If pictures are present, leave them out, and copy the data word for word.

Task data
────────────────────

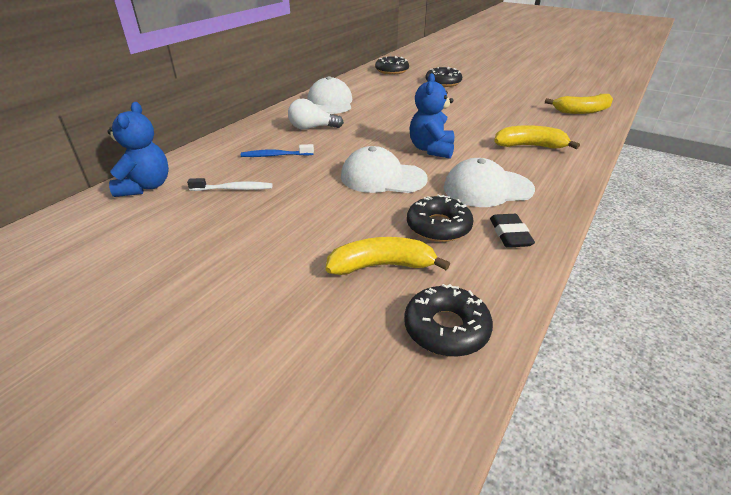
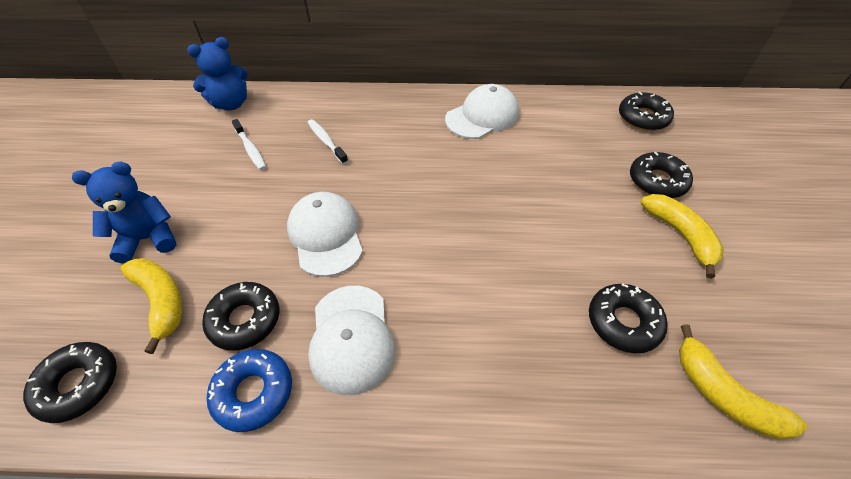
camera: 60 degrees right, 15 degrees up
blue toothbrush [241,144,314,157] -> white toothbrush [307,119,348,164]
white light bulb [288,98,344,130] -> none
blue teddy bear [410,73,454,159] -> blue teddy bear moved to [72,161,176,264]
white cap [444,158,535,207] -> white cap turned 150 degrees counterclockwise [308,286,396,395]
black eraser [490,214,535,248] -> blue donut [207,349,292,432]
yellow banana [494,125,580,149] -> yellow banana moved to [640,194,724,279]
none -> black donut [589,283,668,353]

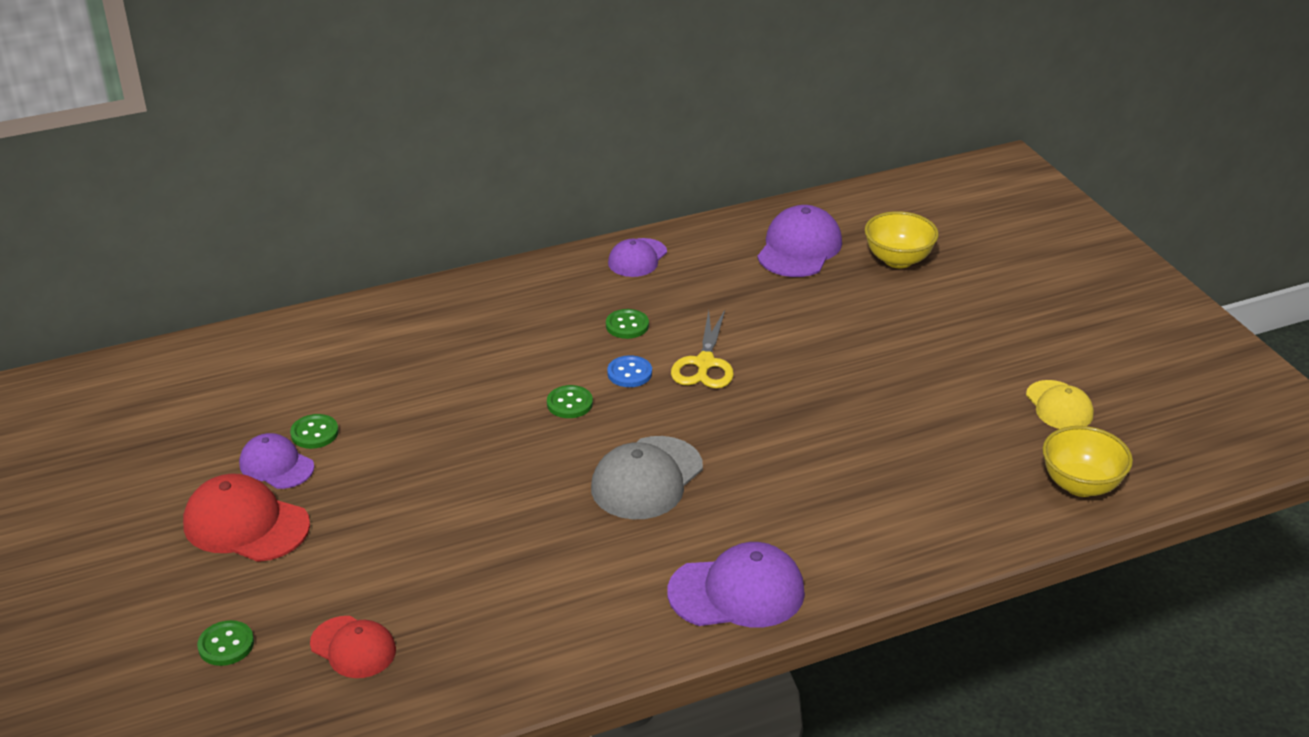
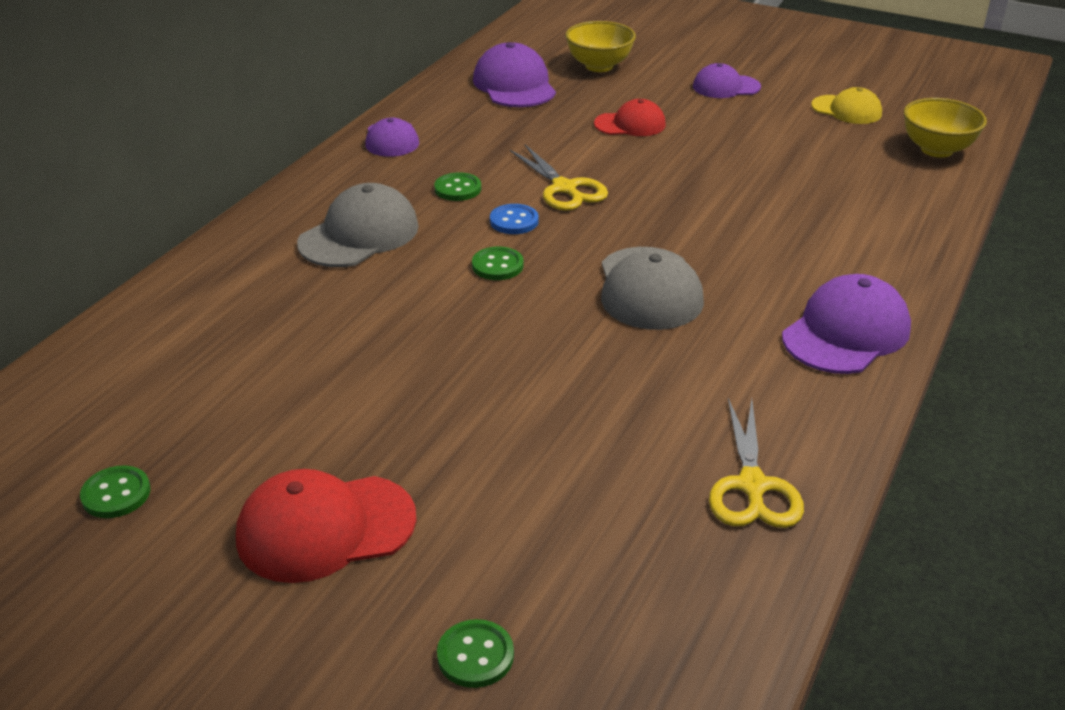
camera: 40 degrees left, 0 degrees up
purple cap [239,433,314,489] -> purple cap moved to [693,63,761,98]
green button [290,414,339,449] -> green button moved to [80,465,151,518]
red cap [310,616,396,678] -> red cap moved to [594,99,666,136]
none -> grey cap [297,183,419,267]
none -> yellow scissors [709,398,804,528]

────────────────────

Answer space
camera: 60 degrees right, 15 degrees up
blue toothbrush [241,144,314,157] -> white toothbrush [307,119,348,164]
white light bulb [288,98,344,130] -> none
blue teddy bear [410,73,454,159] -> blue teddy bear moved to [72,161,176,264]
white cap [444,158,535,207] -> white cap turned 150 degrees counterclockwise [308,286,396,395]
black eraser [490,214,535,248] -> blue donut [207,349,292,432]
yellow banana [494,125,580,149] -> yellow banana moved to [640,194,724,279]
none -> black donut [589,283,668,353]

camera: 40 degrees left, 0 degrees up
purple cap [239,433,314,489] -> purple cap moved to [693,63,761,98]
green button [290,414,339,449] -> green button moved to [80,465,151,518]
red cap [310,616,396,678] -> red cap moved to [594,99,666,136]
none -> grey cap [297,183,419,267]
none -> yellow scissors [709,398,804,528]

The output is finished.